Problem description: Rewrite the lines of the items starting at the one that contains "black diamond: moved 3 px up" and ending at the one that contains "gray ellipse: rotated", changing "purple ellipse" to "purple oval" and keeping everything else the same. Give only those lines, without the pictures.

Dataset entries:
▼
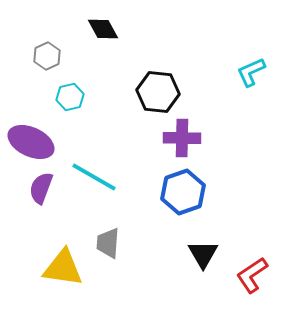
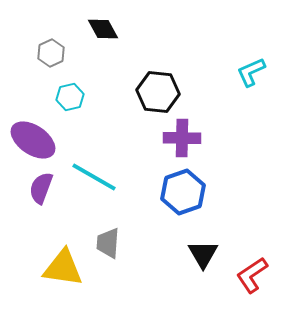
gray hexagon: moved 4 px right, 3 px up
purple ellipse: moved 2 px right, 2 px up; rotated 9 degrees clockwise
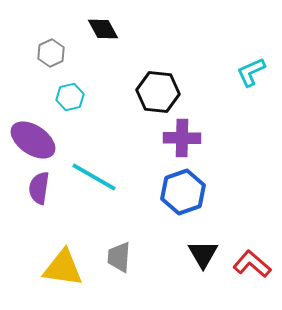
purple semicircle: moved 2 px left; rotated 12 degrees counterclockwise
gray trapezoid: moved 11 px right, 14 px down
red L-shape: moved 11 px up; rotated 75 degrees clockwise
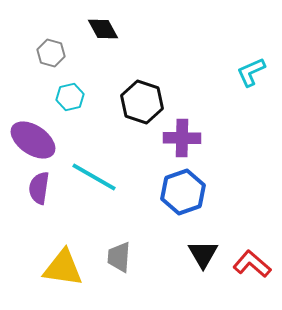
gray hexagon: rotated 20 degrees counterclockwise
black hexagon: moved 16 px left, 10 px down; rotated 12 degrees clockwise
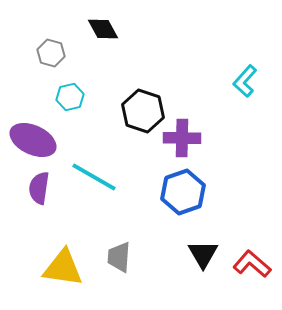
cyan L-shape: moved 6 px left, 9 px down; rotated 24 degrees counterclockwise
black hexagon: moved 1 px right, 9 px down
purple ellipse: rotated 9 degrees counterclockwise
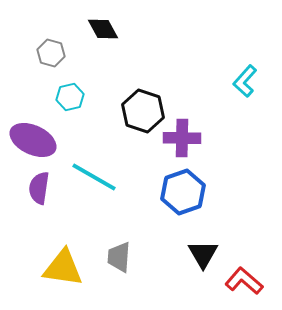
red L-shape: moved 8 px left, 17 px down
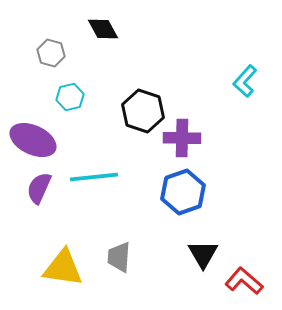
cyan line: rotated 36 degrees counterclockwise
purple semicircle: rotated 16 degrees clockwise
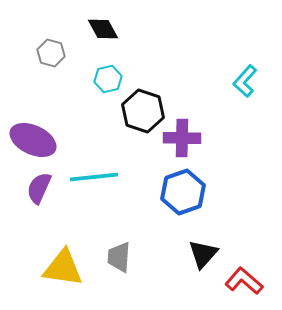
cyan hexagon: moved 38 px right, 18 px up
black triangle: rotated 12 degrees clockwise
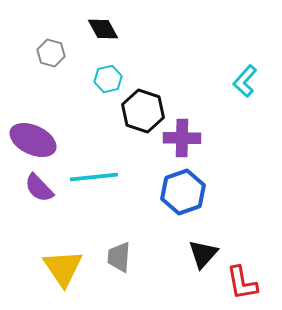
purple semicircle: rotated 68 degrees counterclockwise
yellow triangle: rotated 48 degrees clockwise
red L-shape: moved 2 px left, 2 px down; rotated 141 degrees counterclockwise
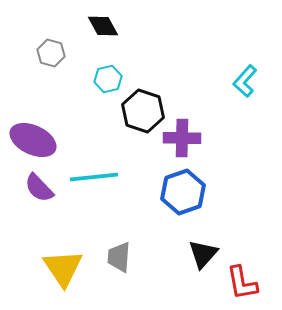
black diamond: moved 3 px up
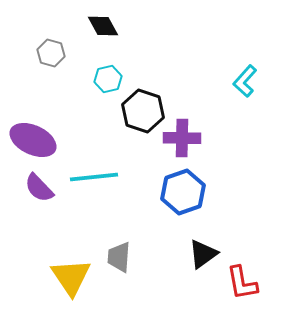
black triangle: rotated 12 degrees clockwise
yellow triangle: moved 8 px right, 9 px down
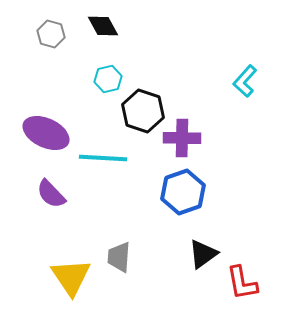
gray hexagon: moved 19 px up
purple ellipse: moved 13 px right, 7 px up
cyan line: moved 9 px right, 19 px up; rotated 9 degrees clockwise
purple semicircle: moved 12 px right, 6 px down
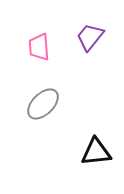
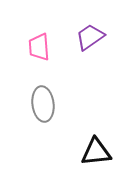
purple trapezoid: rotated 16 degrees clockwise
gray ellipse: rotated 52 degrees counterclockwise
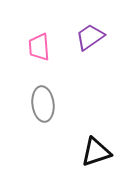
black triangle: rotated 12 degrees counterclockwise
▲
▼
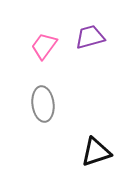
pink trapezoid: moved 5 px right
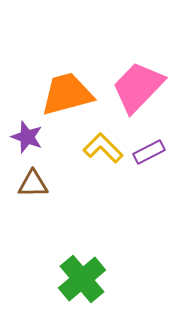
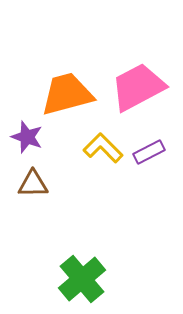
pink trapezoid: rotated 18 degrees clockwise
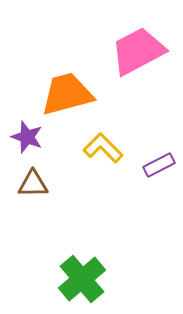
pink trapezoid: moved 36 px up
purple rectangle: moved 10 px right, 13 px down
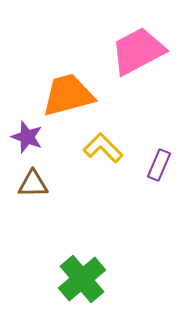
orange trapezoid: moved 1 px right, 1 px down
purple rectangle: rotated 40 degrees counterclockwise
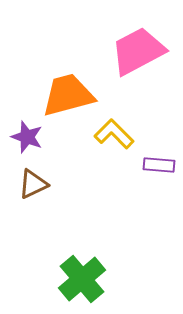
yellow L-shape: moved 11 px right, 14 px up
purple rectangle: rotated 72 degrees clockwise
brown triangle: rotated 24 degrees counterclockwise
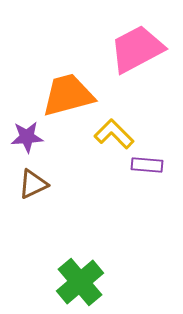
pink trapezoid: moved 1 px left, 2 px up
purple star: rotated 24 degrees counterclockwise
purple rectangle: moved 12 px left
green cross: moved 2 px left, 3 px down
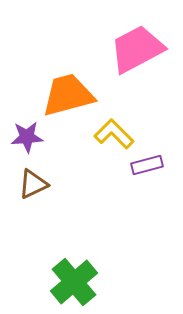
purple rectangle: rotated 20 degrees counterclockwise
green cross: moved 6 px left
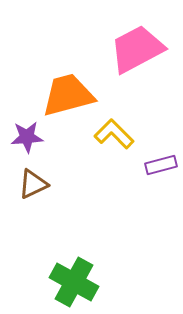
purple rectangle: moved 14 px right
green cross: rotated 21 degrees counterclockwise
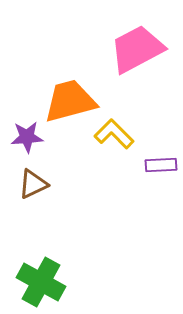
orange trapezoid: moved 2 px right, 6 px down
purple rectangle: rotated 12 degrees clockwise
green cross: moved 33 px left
▲
▼
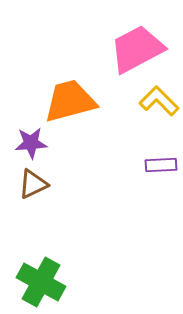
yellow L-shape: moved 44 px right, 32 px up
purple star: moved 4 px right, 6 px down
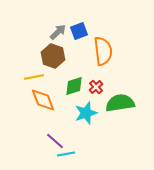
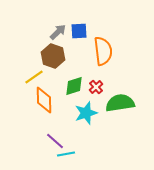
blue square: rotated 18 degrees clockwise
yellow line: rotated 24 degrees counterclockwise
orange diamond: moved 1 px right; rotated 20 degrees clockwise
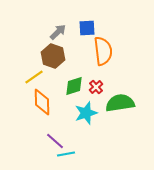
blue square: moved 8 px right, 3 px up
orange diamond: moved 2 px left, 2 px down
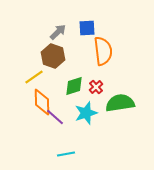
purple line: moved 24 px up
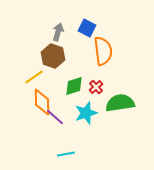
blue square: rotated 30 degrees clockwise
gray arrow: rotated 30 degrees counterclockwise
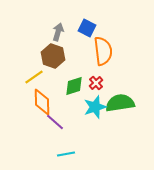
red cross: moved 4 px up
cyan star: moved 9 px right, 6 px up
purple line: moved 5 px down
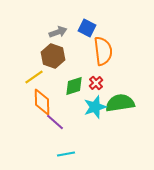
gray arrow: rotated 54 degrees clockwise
▲
In response:
black diamond: moved 3 px up
black triangle: rotated 12 degrees clockwise
yellow triangle: moved 8 px right, 9 px down
gray hexagon: moved 19 px up
purple oval: moved 13 px right, 7 px up
cyan line: moved 9 px right, 19 px up; rotated 9 degrees clockwise
purple semicircle: moved 12 px right, 6 px down
purple trapezoid: rotated 16 degrees clockwise
gray ellipse: rotated 52 degrees counterclockwise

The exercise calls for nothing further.